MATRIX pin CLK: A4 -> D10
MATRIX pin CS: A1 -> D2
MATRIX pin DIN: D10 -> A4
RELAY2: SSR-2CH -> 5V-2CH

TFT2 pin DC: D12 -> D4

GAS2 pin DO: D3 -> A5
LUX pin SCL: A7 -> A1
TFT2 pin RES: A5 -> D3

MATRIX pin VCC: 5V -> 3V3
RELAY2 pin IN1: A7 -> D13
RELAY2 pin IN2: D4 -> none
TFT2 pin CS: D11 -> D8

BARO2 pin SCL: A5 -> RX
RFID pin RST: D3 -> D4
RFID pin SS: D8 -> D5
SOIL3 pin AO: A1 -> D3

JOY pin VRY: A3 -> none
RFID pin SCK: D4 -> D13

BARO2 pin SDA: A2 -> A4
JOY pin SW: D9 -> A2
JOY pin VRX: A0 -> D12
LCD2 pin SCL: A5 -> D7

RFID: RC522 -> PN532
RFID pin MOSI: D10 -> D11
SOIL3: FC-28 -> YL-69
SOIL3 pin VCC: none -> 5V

What to work on: Transcribe every record. Match each line exactly.

Exercise output:
MATRIX pin CLK: A4 -> D10
MATRIX pin CS: A1 -> D2
MATRIX pin DIN: D10 -> A4
RELAY2: SSR-2CH -> 5V-2CH

TFT2 pin DC: D12 -> D4

GAS2 pin DO: D3 -> A5
LUX pin SCL: A7 -> A1
TFT2 pin RES: A5 -> D3

MATRIX pin VCC: 5V -> 3V3
RELAY2 pin IN1: A7 -> D13
RELAY2 pin IN2: D4 -> none
TFT2 pin CS: D11 -> D8

BARO2 pin SCL: A5 -> RX
RFID pin RST: D3 -> D4
RFID pin SS: D8 -> D5
SOIL3 pin AO: A1 -> D3

JOY pin VRY: A3 -> none
RFID pin SCK: D4 -> D13

BARO2 pin SDA: A2 -> A4
JOY pin SW: D9 -> A2
JOY pin VRX: A0 -> D12
LCD2 pin SCL: A5 -> D7

RFID: RC522 -> PN532
RFID pin MOSI: D10 -> D11
SOIL3: FC-28 -> YL-69
SOIL3 pin VCC: none -> 5V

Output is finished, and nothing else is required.